#### Work task
Every line of the entries that holds the word "satellite" is to be copied.

#### Excerpted records
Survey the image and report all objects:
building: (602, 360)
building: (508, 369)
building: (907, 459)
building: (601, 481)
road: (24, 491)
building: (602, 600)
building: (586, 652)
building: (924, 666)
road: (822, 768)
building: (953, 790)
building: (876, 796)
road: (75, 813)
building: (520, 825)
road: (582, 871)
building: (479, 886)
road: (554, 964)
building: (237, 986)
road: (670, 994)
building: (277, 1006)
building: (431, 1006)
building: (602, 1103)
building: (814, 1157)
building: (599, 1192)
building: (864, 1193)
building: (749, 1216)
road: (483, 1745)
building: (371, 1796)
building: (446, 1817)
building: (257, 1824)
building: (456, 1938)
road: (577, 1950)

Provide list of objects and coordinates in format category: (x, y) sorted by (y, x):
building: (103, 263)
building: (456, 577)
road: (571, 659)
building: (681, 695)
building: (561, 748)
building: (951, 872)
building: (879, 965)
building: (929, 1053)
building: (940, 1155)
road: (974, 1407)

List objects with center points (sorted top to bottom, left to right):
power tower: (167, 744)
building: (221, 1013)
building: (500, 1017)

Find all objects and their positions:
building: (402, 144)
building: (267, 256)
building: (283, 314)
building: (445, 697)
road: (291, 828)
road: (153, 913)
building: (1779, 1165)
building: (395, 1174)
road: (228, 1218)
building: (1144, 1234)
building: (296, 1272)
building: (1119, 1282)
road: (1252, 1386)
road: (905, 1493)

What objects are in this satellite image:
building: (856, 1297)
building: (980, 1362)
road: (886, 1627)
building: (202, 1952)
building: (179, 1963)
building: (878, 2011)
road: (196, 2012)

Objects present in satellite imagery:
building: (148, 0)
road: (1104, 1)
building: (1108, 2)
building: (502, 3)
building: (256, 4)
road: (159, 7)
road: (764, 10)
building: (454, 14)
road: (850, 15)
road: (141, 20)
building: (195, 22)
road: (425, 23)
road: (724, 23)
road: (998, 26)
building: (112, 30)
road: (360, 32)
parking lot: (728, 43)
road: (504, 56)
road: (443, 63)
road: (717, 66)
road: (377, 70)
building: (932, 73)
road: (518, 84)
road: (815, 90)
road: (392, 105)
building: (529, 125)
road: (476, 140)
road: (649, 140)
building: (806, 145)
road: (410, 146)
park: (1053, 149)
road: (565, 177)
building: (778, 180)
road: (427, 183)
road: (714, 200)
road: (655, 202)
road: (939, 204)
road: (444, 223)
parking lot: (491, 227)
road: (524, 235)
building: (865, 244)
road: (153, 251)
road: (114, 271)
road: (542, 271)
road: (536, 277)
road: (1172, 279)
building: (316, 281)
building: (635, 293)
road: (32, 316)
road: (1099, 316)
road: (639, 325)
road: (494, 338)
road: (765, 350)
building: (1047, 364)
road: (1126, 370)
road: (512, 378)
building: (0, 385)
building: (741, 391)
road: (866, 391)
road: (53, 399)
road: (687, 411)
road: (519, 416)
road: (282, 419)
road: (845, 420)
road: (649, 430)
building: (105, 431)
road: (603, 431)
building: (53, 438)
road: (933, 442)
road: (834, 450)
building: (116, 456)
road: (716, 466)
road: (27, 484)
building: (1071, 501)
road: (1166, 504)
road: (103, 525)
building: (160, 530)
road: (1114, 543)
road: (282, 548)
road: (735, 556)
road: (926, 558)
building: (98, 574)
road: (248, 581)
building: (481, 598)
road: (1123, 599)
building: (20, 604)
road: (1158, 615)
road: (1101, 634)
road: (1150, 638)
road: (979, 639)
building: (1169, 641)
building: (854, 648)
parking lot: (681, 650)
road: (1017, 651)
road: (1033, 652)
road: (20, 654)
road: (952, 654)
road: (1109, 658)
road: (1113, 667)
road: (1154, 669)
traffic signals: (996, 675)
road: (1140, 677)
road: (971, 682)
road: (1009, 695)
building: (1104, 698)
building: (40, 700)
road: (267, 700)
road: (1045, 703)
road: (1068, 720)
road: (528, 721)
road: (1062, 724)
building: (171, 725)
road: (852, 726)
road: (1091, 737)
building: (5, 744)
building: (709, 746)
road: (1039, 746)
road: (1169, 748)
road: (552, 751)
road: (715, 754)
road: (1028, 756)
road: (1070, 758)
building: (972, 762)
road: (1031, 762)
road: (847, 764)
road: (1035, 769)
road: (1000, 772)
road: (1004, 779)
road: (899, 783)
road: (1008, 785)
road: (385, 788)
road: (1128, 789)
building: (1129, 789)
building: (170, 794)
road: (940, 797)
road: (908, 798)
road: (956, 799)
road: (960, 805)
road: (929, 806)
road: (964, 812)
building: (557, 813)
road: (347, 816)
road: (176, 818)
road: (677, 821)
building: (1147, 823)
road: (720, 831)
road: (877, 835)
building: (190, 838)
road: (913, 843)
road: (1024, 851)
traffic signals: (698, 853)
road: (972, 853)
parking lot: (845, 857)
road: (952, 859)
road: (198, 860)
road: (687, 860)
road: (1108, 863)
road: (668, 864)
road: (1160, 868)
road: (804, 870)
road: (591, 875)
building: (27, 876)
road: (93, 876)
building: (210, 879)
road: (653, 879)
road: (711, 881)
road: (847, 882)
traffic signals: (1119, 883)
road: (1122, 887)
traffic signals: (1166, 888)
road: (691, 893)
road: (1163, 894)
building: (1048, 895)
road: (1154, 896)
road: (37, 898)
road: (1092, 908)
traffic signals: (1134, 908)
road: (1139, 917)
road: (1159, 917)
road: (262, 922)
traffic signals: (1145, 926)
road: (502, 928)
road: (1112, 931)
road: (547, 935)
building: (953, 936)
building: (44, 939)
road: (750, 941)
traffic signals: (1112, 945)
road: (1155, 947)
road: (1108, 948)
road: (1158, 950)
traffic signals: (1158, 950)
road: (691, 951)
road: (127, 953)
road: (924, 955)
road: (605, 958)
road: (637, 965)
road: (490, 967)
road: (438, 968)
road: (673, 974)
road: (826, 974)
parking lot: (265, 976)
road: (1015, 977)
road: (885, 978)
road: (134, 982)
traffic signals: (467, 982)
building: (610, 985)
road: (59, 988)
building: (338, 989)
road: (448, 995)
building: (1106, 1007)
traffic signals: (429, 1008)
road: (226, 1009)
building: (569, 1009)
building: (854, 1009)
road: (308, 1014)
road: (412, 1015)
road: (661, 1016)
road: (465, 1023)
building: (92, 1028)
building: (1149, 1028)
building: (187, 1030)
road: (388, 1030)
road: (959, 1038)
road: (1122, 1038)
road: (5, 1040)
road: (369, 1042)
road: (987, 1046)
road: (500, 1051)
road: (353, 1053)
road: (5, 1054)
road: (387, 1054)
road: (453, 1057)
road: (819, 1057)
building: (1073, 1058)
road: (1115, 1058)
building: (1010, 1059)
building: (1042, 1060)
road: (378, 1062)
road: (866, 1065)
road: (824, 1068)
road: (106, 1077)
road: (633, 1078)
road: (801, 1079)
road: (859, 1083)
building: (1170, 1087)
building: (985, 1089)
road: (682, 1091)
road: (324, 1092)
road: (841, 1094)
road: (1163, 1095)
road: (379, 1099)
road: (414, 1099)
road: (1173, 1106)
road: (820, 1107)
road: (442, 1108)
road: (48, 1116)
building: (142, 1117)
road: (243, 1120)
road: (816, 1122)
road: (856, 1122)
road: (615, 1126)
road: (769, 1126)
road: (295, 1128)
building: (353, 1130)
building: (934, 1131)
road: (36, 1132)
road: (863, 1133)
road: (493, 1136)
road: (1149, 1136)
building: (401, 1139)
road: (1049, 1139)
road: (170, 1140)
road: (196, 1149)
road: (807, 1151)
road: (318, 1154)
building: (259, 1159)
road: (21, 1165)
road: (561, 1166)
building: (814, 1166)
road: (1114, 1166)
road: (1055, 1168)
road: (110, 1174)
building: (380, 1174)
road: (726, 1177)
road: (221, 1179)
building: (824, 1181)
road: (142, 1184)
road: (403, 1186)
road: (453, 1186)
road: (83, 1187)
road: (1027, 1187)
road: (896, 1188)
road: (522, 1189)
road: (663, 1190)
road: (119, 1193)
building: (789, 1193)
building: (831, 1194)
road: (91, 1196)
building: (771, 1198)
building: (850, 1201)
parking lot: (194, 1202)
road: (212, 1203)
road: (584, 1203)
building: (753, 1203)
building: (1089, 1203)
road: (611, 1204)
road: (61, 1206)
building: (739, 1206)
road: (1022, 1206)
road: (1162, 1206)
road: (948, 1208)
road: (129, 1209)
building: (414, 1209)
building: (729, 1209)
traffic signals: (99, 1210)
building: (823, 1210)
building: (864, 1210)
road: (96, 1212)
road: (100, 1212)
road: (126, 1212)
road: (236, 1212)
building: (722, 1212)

#### Exercise response
What objects are in this satellite image:
Objects present in satellite imagery:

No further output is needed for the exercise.